**Data extracts:**
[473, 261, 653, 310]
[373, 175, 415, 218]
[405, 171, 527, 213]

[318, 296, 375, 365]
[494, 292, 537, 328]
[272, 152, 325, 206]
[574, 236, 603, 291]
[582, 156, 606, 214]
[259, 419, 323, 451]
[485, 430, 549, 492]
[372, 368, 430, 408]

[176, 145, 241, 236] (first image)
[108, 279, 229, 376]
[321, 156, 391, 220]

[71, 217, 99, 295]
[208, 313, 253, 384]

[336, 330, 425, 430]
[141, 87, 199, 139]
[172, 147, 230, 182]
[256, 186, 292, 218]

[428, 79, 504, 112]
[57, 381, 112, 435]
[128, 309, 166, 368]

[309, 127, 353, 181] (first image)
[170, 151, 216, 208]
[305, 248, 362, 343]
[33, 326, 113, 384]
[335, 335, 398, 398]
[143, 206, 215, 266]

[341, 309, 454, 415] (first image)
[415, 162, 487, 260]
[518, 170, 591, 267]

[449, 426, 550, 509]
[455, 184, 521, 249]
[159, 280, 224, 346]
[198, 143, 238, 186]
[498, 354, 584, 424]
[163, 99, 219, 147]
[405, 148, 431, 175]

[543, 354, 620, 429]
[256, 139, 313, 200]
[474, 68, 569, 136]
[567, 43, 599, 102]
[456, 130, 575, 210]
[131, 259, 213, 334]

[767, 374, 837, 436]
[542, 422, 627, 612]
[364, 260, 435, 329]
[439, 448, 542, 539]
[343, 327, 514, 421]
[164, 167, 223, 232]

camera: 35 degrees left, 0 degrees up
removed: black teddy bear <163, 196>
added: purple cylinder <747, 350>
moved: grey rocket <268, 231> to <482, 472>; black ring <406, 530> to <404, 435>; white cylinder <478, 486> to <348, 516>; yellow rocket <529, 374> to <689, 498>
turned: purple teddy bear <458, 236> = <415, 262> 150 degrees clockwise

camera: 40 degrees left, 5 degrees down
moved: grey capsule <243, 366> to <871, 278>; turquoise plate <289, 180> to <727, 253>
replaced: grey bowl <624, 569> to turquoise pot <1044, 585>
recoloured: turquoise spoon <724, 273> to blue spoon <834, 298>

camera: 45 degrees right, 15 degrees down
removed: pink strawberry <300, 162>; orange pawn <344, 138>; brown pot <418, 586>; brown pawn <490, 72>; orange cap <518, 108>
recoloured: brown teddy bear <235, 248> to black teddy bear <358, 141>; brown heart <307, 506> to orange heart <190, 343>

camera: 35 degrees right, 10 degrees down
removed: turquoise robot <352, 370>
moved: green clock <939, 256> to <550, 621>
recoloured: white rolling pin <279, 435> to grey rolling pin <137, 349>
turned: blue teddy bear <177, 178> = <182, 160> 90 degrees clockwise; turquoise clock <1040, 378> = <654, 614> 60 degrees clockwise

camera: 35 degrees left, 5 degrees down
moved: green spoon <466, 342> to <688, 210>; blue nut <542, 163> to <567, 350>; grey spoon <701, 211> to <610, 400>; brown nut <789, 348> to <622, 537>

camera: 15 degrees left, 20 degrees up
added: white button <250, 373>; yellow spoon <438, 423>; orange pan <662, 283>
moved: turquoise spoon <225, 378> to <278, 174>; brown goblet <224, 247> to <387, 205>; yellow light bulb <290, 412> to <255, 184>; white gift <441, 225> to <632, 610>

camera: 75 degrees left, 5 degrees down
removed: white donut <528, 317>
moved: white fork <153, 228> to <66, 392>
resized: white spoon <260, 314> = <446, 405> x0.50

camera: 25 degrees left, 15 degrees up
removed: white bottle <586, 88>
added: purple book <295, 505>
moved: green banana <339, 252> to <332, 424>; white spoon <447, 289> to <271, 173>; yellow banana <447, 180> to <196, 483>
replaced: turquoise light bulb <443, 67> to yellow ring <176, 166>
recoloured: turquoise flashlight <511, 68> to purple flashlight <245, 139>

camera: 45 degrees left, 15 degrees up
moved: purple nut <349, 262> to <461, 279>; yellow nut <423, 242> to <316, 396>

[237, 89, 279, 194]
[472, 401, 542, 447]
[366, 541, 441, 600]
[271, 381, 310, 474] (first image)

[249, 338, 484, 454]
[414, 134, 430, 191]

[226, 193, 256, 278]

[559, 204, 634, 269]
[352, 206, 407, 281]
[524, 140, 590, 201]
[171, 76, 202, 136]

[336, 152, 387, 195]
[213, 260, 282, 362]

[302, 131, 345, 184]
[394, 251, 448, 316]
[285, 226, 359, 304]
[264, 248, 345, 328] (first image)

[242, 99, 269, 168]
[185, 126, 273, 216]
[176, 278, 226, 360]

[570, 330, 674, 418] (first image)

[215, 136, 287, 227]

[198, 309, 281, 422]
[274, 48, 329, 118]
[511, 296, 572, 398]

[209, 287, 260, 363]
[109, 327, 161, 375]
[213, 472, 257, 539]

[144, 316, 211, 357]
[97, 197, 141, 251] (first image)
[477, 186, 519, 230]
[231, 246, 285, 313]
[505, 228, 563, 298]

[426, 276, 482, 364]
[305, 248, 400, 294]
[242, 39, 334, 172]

**Task details:**
Please print all of the material again with no alteration.

**Expected answer:**
[473, 261, 653, 310]
[373, 175, 415, 218]
[405, 171, 527, 213]

[318, 296, 375, 365]
[494, 292, 537, 328]
[272, 152, 325, 206]
[574, 236, 603, 291]
[582, 156, 606, 214]
[259, 419, 323, 451]
[485, 430, 549, 492]
[372, 368, 430, 408]

[176, 145, 241, 236] (first image)
[108, 279, 229, 376]
[321, 156, 391, 220]

[71, 217, 99, 295]
[208, 313, 253, 384]

[336, 330, 425, 430]
[141, 87, 199, 139]
[172, 147, 230, 182]
[256, 186, 292, 218]

[428, 79, 504, 112]
[57, 381, 112, 435]
[128, 309, 166, 368]

[309, 127, 353, 181] (first image)
[170, 151, 216, 208]
[305, 248, 362, 343]
[33, 326, 113, 384]
[335, 335, 398, 398]
[143, 206, 215, 266]

[341, 309, 454, 415] (first image)
[415, 162, 487, 260]
[518, 170, 591, 267]

[449, 426, 550, 509]
[455, 184, 521, 249]
[159, 280, 224, 346]
[198, 143, 238, 186]
[498, 354, 584, 424]
[163, 99, 219, 147]
[405, 148, 431, 175]

[543, 354, 620, 429]
[256, 139, 313, 200]
[474, 68, 569, 136]
[567, 43, 599, 102]
[456, 130, 575, 210]
[131, 259, 213, 334]

[767, 374, 837, 436]
[542, 422, 627, 612]
[364, 260, 435, 329]
[439, 448, 542, 539]
[343, 327, 514, 421]
[164, 167, 223, 232]

camera: 35 degrees left, 0 degrees up
removed: black teddy bear <163, 196>
added: purple cylinder <747, 350>
moved: grey rocket <268, 231> to <482, 472>; black ring <406, 530> to <404, 435>; white cylinder <478, 486> to <348, 516>; yellow rocket <529, 374> to <689, 498>
turned: purple teddy bear <458, 236> = <415, 262> 150 degrees clockwise

camera: 40 degrees left, 5 degrees down
moved: grey capsule <243, 366> to <871, 278>; turquoise plate <289, 180> to <727, 253>
replaced: grey bowl <624, 569> to turquoise pot <1044, 585>
recoloured: turquoise spoon <724, 273> to blue spoon <834, 298>

camera: 45 degrees right, 15 degrees down
removed: pink strawberry <300, 162>; orange pawn <344, 138>; brown pot <418, 586>; brown pawn <490, 72>; orange cap <518, 108>
recoloured: brown teddy bear <235, 248> to black teddy bear <358, 141>; brown heart <307, 506> to orange heart <190, 343>

camera: 35 degrees right, 10 degrees down
removed: turquoise robot <352, 370>
moved: green clock <939, 256> to <550, 621>
recoloured: white rolling pin <279, 435> to grey rolling pin <137, 349>
turned: blue teddy bear <177, 178> = <182, 160> 90 degrees clockwise; turquoise clock <1040, 378> = <654, 614> 60 degrees clockwise

camera: 35 degrees left, 5 degrees down
moved: green spoon <466, 342> to <688, 210>; blue nut <542, 163> to <567, 350>; grey spoon <701, 211> to <610, 400>; brown nut <789, 348> to <622, 537>

camera: 15 degrees left, 20 degrees up
added: white button <250, 373>; yellow spoon <438, 423>; orange pan <662, 283>
moved: turquoise spoon <225, 378> to <278, 174>; brown goblet <224, 247> to <387, 205>; yellow light bulb <290, 412> to <255, 184>; white gift <441, 225> to <632, 610>

camera: 75 degrees left, 5 degrees down
removed: white donut <528, 317>
moved: white fork <153, 228> to <66, 392>
resized: white spoon <260, 314> = <446, 405> x0.50

camera: 25 degrees left, 15 degrees up
removed: white bottle <586, 88>
added: purple book <295, 505>
moved: green banana <339, 252> to <332, 424>; white spoon <447, 289> to <271, 173>; yellow banana <447, 180> to <196, 483>
replaced: turquoise light bulb <443, 67> to yellow ring <176, 166>
recoloured: turquoise flashlight <511, 68> to purple flashlight <245, 139>

camera: 45 degrees left, 15 degrees up
moved: purple nut <349, 262> to <461, 279>; yellow nut <423, 242> to <316, 396>

[237, 89, 279, 194]
[472, 401, 542, 447]
[366, 541, 441, 600]
[271, 381, 310, 474] (first image)

[249, 338, 484, 454]
[414, 134, 430, 191]

[226, 193, 256, 278]

[559, 204, 634, 269]
[352, 206, 407, 281]
[524, 140, 590, 201]
[171, 76, 202, 136]

[336, 152, 387, 195]
[213, 260, 282, 362]

[302, 131, 345, 184]
[394, 251, 448, 316]
[285, 226, 359, 304]
[264, 248, 345, 328] (first image)

[242, 99, 269, 168]
[185, 126, 273, 216]
[176, 278, 226, 360]

[570, 330, 674, 418] (first image)

[215, 136, 287, 227]

[198, 309, 281, 422]
[274, 48, 329, 118]
[511, 296, 572, 398]

[209, 287, 260, 363]
[109, 327, 161, 375]
[213, 472, 257, 539]

[144, 316, 211, 357]
[97, 197, 141, 251] (first image)
[477, 186, 519, 230]
[231, 246, 285, 313]
[505, 228, 563, 298]

[426, 276, 482, 364]
[305, 248, 400, 294]
[242, 39, 334, 172]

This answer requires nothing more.